Given material section start
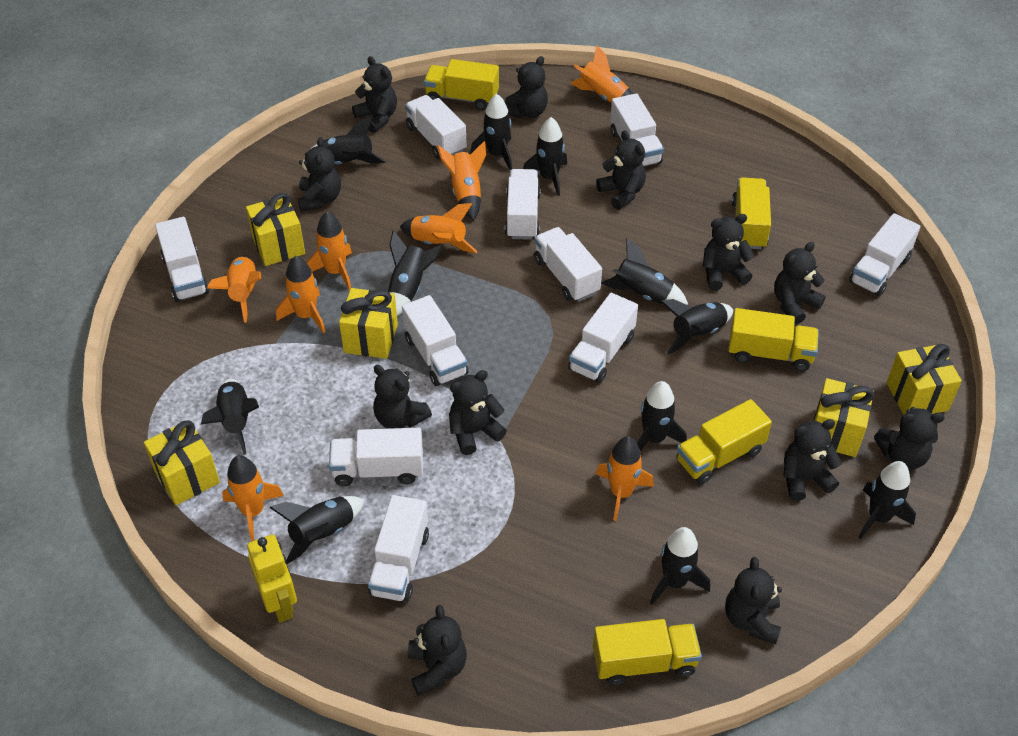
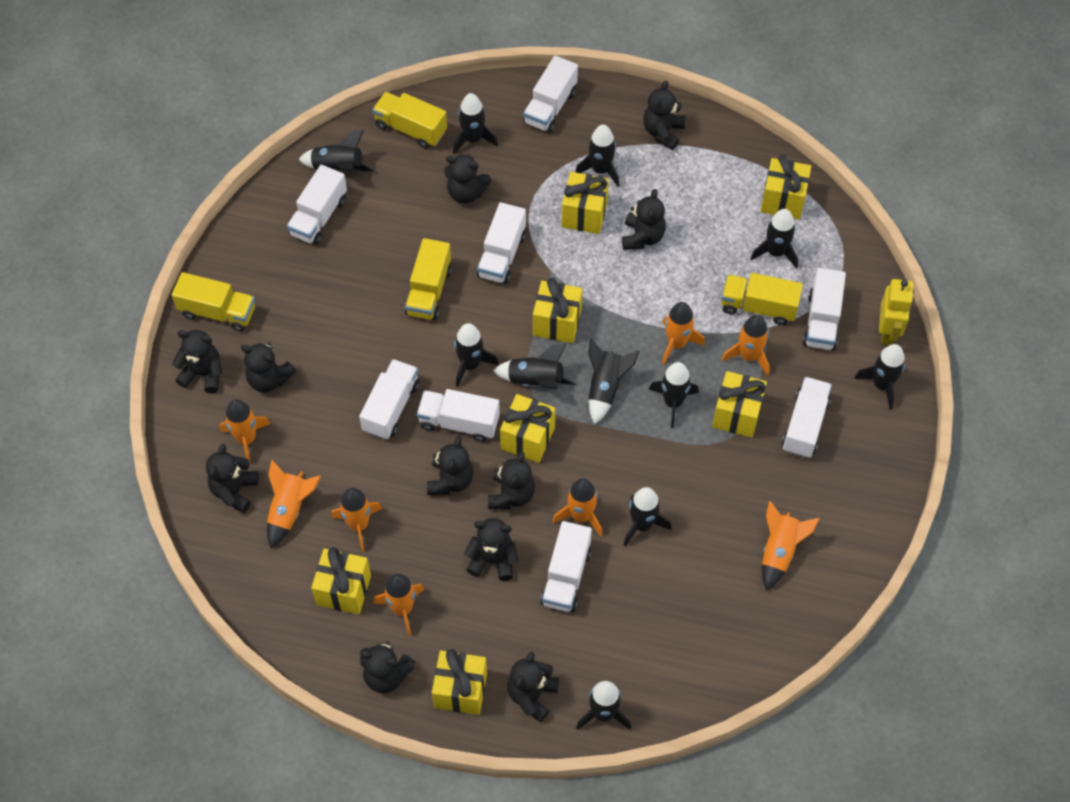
black teddy bear: 12 -> 11
white truck: 10 -> 8
yellow gift: 5 -> 7
yellow truck: 5 -> 4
Given material section end
To do
Where the material contains pictures, leave them out and copy the rest verbatim.

Your response
black teddy bear: 12 -> 11
white truck: 10 -> 8
yellow gift: 5 -> 7
yellow truck: 5 -> 4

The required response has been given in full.